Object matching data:
====================

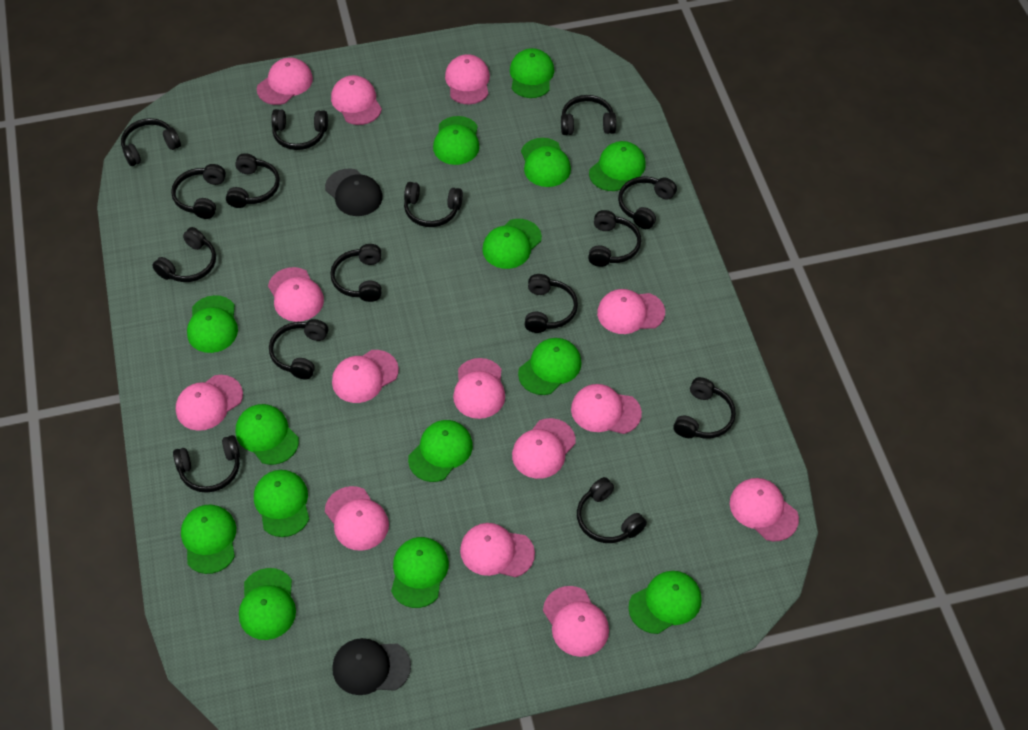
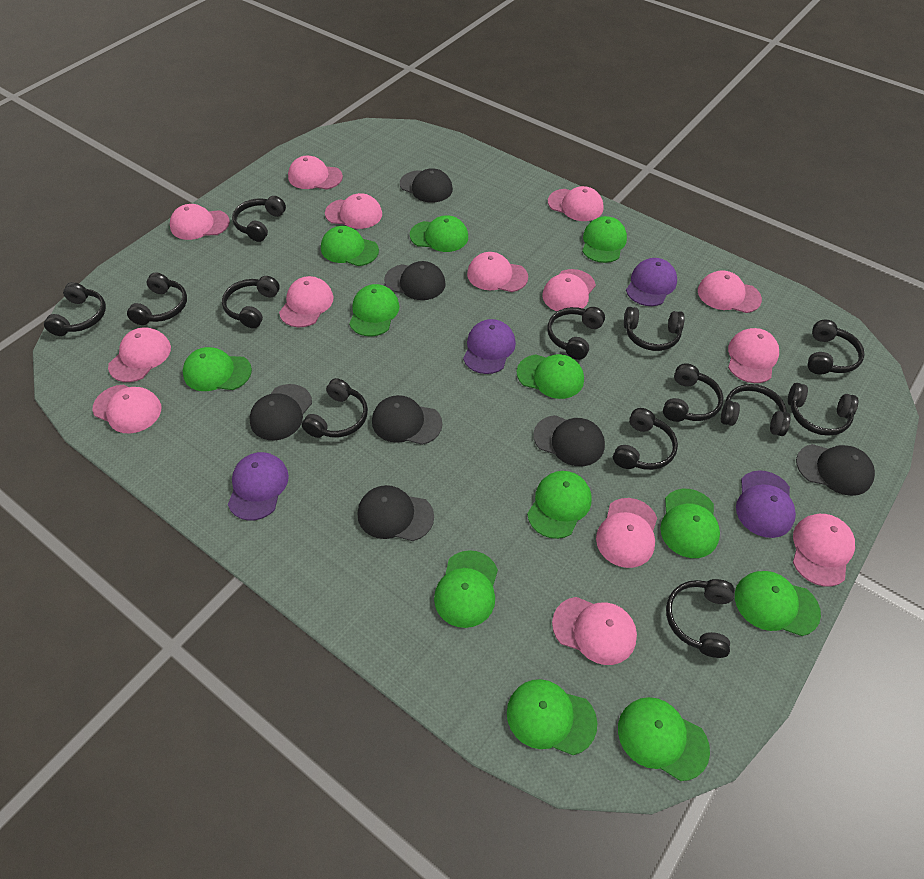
black cap: 2 -> 7
black headphones: 15 -> 13
green cap: 14 -> 12
purple cap: 0 -> 4

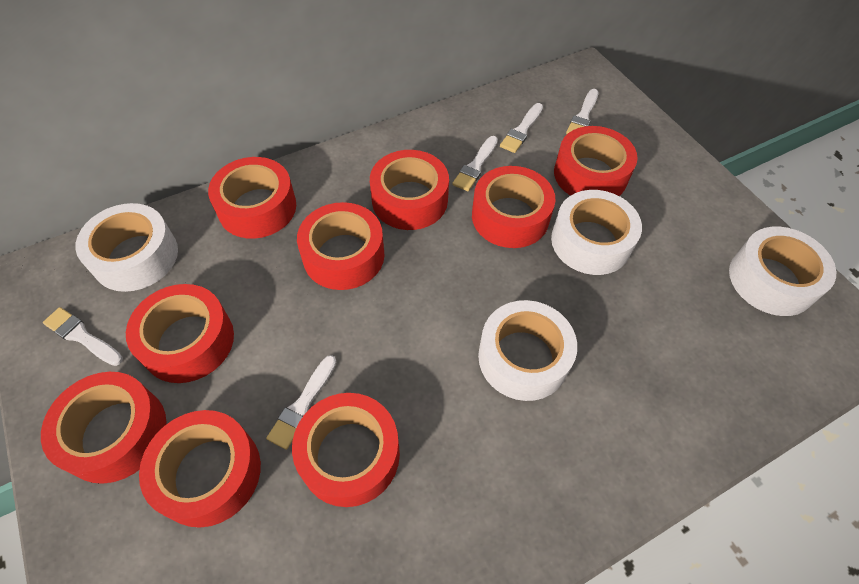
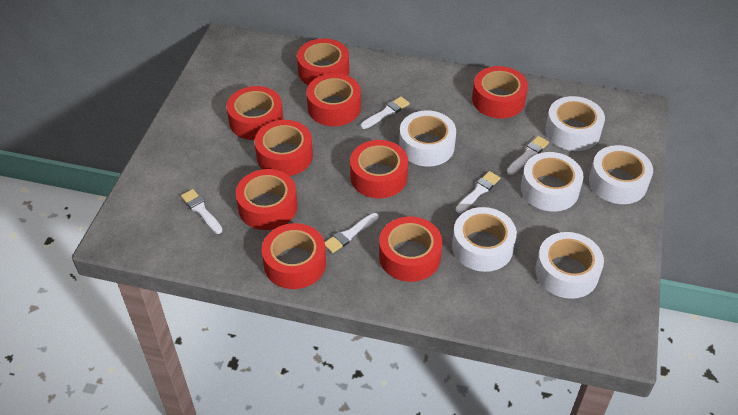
white tape: 4 -> 6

====================

- _Problem statement_: In your copy, omit the pictures and restate every line of the data word for word.

- _Task answer_:
black cap: 2 -> 7
black headphones: 15 -> 13
green cap: 14 -> 12
purple cap: 0 -> 4

white tape: 4 -> 6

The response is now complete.